Stored dataset items:
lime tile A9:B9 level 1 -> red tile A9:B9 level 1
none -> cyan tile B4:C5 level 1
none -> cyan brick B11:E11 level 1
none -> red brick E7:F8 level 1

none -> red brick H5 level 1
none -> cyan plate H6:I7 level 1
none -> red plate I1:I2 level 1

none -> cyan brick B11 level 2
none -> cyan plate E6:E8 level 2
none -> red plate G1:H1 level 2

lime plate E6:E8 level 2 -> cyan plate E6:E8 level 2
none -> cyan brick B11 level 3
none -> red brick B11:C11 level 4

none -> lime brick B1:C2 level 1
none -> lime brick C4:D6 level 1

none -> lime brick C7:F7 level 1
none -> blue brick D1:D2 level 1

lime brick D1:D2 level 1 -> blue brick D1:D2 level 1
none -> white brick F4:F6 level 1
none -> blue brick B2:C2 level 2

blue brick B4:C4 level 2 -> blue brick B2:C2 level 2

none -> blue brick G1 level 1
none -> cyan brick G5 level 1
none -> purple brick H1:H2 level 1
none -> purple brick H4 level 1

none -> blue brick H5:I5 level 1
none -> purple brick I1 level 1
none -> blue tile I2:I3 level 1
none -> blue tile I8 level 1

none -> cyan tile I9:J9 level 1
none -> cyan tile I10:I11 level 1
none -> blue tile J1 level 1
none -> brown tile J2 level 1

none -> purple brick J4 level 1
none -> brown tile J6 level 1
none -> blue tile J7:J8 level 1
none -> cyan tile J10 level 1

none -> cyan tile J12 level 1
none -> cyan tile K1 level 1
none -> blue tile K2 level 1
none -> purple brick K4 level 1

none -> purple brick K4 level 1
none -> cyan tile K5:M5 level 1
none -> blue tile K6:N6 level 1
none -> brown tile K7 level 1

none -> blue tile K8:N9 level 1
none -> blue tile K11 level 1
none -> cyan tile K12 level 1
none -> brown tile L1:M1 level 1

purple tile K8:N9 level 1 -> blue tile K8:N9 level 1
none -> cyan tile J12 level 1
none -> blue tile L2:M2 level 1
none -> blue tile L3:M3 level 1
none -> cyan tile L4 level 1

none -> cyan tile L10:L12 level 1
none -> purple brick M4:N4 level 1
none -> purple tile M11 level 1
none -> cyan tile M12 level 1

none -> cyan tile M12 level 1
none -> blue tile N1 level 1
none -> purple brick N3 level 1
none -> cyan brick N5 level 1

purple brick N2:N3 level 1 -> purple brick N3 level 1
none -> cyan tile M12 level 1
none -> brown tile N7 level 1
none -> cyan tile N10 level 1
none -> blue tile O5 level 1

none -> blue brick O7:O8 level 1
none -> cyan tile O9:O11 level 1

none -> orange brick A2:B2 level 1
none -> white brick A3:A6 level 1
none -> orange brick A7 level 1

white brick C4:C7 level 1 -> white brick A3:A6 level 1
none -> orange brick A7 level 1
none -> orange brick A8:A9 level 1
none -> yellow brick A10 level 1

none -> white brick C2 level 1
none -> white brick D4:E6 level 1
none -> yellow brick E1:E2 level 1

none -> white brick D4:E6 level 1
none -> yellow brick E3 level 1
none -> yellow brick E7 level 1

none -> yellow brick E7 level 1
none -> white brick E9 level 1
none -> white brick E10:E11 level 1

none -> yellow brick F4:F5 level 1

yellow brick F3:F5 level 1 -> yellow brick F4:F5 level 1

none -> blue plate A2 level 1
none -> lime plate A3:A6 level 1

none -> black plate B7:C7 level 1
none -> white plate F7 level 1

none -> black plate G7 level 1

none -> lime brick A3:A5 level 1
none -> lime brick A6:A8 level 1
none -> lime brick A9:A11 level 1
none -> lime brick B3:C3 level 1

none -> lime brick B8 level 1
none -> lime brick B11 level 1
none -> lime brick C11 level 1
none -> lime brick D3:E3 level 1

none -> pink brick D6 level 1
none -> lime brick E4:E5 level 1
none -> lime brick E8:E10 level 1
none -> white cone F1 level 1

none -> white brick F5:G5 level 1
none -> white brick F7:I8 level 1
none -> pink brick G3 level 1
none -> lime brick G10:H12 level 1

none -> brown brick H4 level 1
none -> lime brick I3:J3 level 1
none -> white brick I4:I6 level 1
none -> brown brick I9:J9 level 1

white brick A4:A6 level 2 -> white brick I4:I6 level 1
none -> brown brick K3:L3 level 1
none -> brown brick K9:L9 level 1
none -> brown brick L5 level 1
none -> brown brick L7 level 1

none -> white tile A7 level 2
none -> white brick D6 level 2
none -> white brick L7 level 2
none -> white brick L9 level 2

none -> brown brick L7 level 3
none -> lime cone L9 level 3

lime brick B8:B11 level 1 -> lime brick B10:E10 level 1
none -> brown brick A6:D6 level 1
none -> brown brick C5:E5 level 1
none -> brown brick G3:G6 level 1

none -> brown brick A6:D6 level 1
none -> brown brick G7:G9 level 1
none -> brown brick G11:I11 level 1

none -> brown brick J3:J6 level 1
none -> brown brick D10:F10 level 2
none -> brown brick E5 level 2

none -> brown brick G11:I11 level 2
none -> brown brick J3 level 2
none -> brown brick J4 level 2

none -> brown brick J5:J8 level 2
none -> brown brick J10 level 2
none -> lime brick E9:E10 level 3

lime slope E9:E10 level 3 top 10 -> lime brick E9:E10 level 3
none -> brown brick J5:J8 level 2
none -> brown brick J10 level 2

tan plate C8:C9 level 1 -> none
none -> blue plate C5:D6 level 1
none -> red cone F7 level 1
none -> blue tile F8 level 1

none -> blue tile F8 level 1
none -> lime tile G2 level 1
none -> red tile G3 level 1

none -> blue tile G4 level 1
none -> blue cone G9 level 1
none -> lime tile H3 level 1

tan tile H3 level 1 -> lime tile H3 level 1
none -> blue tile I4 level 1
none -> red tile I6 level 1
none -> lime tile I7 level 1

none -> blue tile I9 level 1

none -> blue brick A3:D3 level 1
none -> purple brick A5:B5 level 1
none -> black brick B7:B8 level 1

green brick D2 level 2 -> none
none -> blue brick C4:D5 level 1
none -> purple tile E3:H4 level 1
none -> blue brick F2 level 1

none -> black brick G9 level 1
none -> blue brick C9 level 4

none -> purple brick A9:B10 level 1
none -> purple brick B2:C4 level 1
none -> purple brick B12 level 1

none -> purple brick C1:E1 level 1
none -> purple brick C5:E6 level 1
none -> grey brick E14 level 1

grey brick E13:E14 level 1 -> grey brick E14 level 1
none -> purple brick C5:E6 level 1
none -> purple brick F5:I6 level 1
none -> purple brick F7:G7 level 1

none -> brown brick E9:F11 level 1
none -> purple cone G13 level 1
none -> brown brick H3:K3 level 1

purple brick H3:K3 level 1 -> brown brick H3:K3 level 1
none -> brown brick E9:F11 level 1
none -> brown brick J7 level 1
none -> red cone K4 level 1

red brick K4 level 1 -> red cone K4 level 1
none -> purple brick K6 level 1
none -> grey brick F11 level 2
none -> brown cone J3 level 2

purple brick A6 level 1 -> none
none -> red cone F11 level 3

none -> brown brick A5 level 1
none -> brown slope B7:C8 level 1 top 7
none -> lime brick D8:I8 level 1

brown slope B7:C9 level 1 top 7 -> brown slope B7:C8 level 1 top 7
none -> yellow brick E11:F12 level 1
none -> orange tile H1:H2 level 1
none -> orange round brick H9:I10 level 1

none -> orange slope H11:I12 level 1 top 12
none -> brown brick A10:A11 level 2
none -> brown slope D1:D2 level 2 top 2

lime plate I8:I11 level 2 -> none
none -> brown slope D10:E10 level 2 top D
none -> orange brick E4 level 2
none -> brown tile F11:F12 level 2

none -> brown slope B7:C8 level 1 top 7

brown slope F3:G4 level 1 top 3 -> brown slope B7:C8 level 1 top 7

__The task__
Select and copy each line from the data that includes the word "slope".

__Response below__
lime slope E9:E10 level 3 top 10 -> lime brick E9:E10 level 3
none -> brown slope B7:C8 level 1 top 7
brown slope B7:C9 level 1 top 7 -> brown slope B7:C8 level 1 top 7
none -> orange slope H11:I12 level 1 top 12
none -> brown slope D1:D2 level 2 top 2
none -> brown slope D10:E10 level 2 top D
none -> brown slope B7:C8 level 1 top 7
brown slope F3:G4 level 1 top 3 -> brown slope B7:C8 level 1 top 7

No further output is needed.